■ **WHAT YOU ARE ASKED TO DO**
The number of lines holding "down" is all you should give; count them in the records below.

■ **EXCERPTED DATA**

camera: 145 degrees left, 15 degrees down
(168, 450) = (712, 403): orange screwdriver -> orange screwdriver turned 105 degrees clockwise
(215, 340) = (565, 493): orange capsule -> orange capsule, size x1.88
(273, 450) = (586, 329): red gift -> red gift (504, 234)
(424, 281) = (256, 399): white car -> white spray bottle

...

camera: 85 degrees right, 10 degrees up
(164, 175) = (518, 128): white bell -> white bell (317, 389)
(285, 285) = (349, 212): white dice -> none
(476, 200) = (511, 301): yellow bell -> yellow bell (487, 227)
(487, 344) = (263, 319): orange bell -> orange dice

...

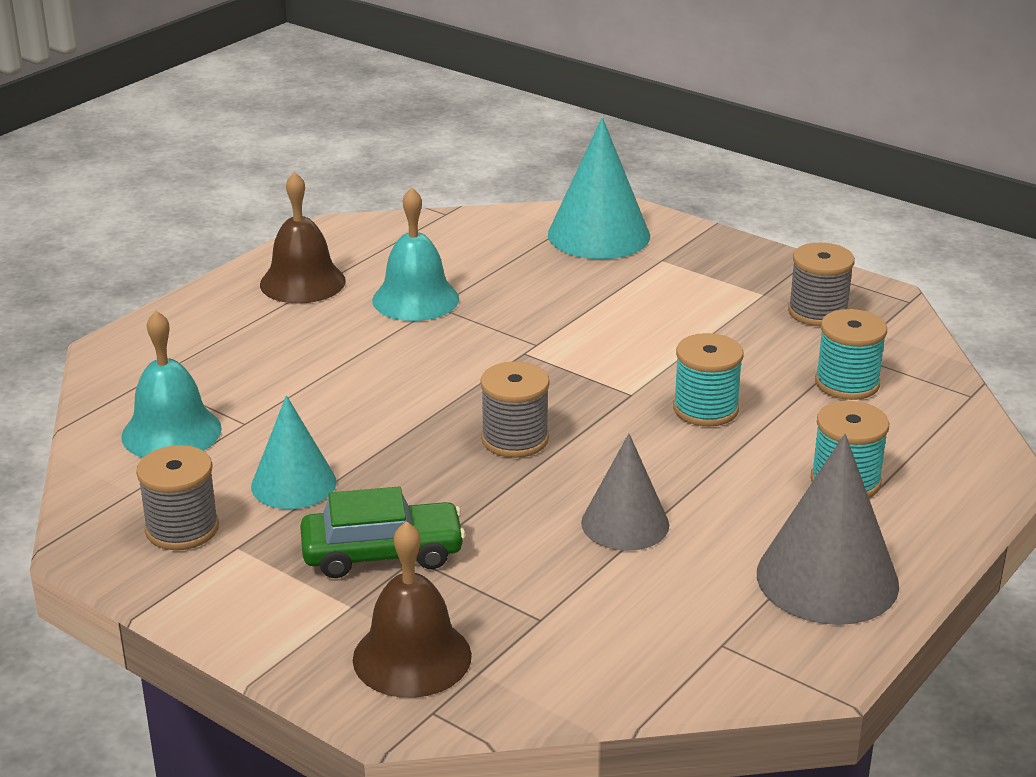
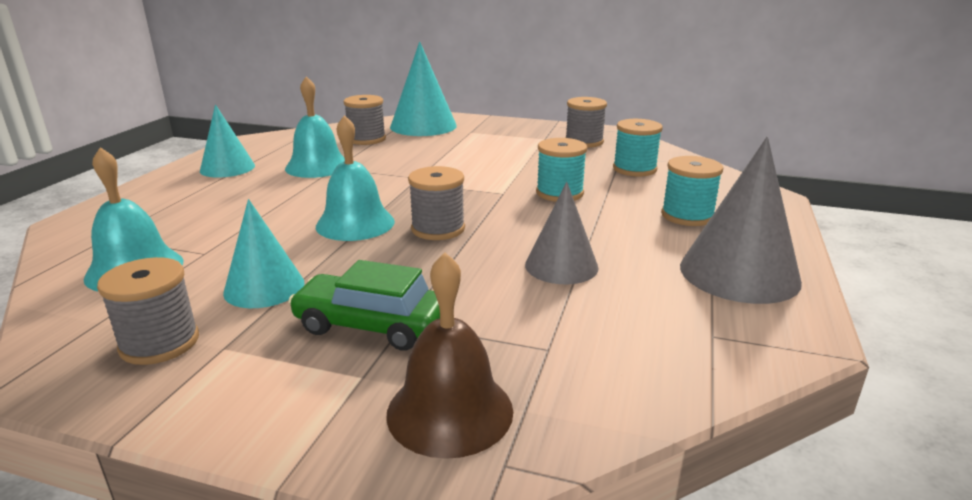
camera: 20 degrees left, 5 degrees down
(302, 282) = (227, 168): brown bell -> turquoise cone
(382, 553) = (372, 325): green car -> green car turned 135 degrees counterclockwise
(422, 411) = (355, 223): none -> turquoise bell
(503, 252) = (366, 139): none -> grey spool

■ **FINISHED EXERCISE**
2